# TASK DIRECTIONS
Find each line in the listing that contains the string "viewer" and copy it out in full. Case counts, so match uppercase and lowercase exactly.

[Start of Attachment]

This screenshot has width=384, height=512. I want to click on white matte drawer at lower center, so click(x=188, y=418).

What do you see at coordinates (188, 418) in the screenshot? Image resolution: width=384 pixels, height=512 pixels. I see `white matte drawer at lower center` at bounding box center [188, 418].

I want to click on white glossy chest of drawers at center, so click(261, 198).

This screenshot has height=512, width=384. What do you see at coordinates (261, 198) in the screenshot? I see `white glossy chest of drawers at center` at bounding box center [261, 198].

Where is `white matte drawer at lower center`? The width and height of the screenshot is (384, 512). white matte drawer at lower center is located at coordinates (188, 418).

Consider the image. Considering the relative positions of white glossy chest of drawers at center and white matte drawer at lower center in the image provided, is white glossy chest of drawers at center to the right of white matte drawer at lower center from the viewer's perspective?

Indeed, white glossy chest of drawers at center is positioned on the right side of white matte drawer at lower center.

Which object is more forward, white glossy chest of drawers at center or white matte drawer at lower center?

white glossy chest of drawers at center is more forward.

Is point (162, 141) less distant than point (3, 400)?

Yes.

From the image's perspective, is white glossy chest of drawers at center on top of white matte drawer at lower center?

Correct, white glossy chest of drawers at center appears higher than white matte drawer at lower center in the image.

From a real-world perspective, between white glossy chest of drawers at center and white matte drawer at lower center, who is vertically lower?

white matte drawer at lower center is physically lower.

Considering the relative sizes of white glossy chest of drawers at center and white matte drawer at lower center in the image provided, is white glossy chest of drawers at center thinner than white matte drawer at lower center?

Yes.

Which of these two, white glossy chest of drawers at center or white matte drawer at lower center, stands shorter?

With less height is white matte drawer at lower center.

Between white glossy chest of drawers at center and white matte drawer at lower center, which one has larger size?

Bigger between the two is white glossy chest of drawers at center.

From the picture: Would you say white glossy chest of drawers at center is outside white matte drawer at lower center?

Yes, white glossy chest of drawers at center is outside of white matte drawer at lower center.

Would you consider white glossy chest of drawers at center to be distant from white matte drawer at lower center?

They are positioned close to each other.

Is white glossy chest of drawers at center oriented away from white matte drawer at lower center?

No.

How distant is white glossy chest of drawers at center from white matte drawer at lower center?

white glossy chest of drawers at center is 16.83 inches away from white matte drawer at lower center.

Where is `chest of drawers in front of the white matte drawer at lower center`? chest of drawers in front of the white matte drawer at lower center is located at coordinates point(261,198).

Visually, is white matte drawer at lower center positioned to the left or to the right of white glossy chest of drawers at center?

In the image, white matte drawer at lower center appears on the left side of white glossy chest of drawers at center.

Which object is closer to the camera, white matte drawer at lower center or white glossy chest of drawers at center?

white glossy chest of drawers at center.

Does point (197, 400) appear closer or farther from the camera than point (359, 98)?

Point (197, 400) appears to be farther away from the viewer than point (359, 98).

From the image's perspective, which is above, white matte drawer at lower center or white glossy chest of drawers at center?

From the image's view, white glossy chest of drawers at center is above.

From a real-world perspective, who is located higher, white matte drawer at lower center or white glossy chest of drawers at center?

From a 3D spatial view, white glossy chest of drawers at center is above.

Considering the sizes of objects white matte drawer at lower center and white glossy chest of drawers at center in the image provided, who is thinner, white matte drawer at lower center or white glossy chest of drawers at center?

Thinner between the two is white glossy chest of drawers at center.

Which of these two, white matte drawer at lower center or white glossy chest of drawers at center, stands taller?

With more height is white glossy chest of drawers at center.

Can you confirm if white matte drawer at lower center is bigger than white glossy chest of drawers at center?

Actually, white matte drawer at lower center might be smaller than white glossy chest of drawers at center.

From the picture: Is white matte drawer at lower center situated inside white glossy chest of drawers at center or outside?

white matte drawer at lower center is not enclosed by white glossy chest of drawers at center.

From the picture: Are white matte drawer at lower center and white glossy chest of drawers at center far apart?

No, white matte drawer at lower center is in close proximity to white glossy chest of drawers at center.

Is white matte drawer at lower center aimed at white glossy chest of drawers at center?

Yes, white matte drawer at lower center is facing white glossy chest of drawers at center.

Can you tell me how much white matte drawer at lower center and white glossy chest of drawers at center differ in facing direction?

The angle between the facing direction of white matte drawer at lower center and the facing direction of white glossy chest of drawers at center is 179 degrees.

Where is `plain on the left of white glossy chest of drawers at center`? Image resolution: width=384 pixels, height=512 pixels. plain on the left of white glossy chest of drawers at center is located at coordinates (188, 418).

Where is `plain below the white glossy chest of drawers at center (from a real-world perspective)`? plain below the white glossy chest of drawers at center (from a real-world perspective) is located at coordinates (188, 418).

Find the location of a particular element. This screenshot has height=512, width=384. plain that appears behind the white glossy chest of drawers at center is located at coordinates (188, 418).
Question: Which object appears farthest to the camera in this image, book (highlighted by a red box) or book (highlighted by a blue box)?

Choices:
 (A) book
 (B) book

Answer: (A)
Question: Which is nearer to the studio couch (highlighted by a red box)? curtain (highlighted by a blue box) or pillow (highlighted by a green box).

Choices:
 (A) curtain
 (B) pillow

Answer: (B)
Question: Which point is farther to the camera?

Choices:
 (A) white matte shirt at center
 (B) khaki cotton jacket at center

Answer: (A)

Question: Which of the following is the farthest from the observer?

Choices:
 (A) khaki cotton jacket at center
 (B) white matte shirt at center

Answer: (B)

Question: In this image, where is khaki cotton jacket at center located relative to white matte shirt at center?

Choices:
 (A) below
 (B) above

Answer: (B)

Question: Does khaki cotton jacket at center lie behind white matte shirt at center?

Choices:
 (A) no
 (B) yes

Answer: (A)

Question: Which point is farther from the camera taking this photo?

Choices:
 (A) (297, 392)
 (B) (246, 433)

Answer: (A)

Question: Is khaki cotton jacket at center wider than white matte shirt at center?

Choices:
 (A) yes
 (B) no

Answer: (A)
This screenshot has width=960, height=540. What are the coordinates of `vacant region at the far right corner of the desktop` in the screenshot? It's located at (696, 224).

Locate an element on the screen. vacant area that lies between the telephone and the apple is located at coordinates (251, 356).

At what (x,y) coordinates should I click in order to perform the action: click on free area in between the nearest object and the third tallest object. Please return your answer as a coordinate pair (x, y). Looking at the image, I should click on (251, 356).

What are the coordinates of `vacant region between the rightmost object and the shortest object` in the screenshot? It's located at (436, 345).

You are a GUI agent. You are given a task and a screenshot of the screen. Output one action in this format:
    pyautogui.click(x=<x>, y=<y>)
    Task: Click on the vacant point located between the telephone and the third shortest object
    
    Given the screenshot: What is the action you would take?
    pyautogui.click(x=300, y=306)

[End of Attachment]

# EXERCISE OUTPUT
Consider the image. Considering the relative positions of white glossy chest of drawers at center and white matte drawer at lower center in the image provided, is white glossy chest of drawers at center to the right of white matte drawer at lower center from the viewer's perspective?
Point (197, 400) appears to be farther away from the viewer than point (359, 98).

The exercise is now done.